··· Exercise inputs ···

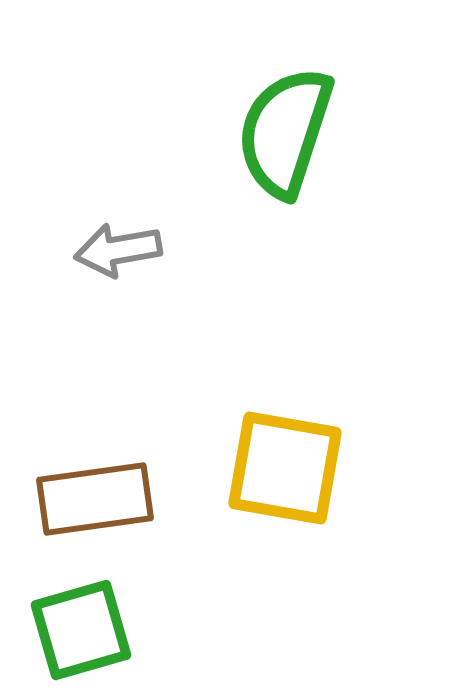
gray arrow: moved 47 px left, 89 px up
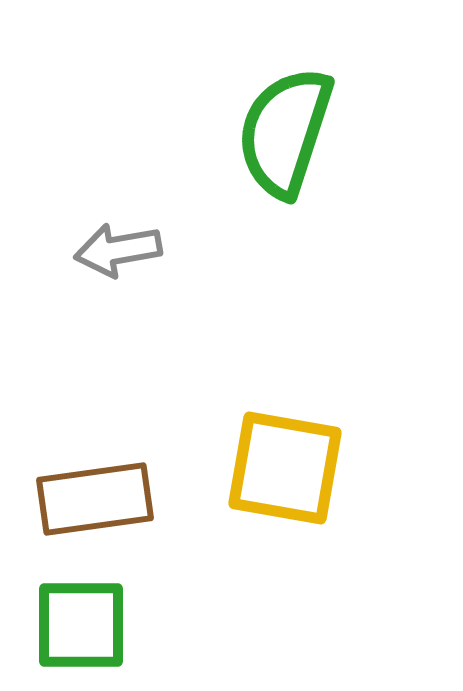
green square: moved 5 px up; rotated 16 degrees clockwise
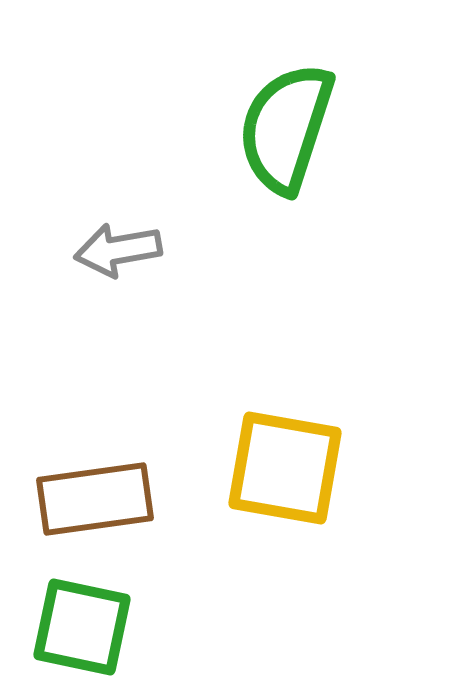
green semicircle: moved 1 px right, 4 px up
green square: moved 1 px right, 2 px down; rotated 12 degrees clockwise
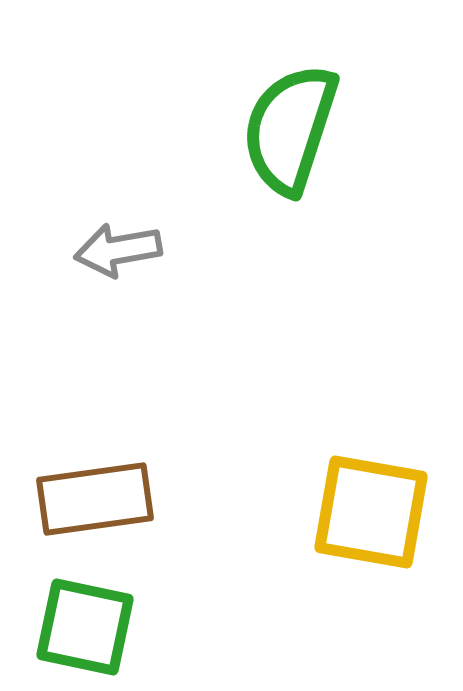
green semicircle: moved 4 px right, 1 px down
yellow square: moved 86 px right, 44 px down
green square: moved 3 px right
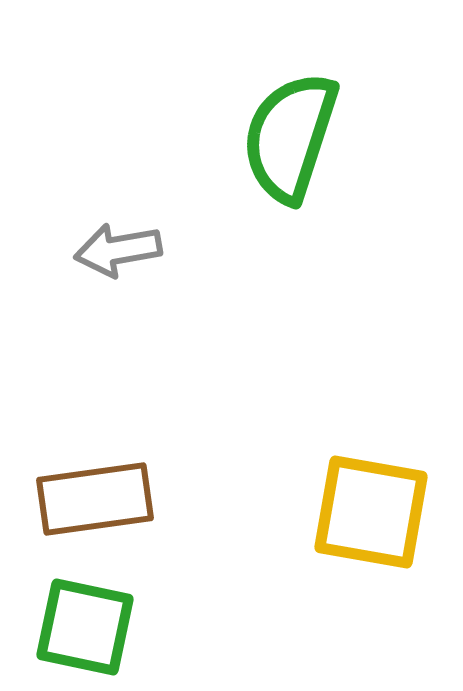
green semicircle: moved 8 px down
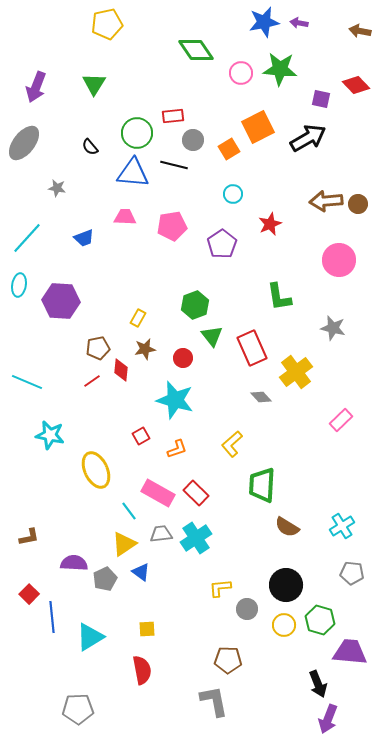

···

■ What you will do
Recast the lines of the records above as a Markdown table with the columns Row and Change, starting from the line with "green square: moved 5" and going through the end of the records. Number each row, skip blank lines, and leave the pictures out.

■ Solution to the problem
| Row | Change |
|---|---|
| 1 | green square: moved 5 px up; rotated 16 degrees clockwise |
| 2 | green semicircle: moved 1 px right, 4 px up |
| 3 | green square: moved 1 px right, 2 px down; rotated 12 degrees clockwise |
| 4 | green semicircle: moved 4 px right, 1 px down |
| 5 | yellow square: moved 86 px right, 44 px down |
| 6 | green square: moved 3 px right |
| 7 | green semicircle: moved 8 px down |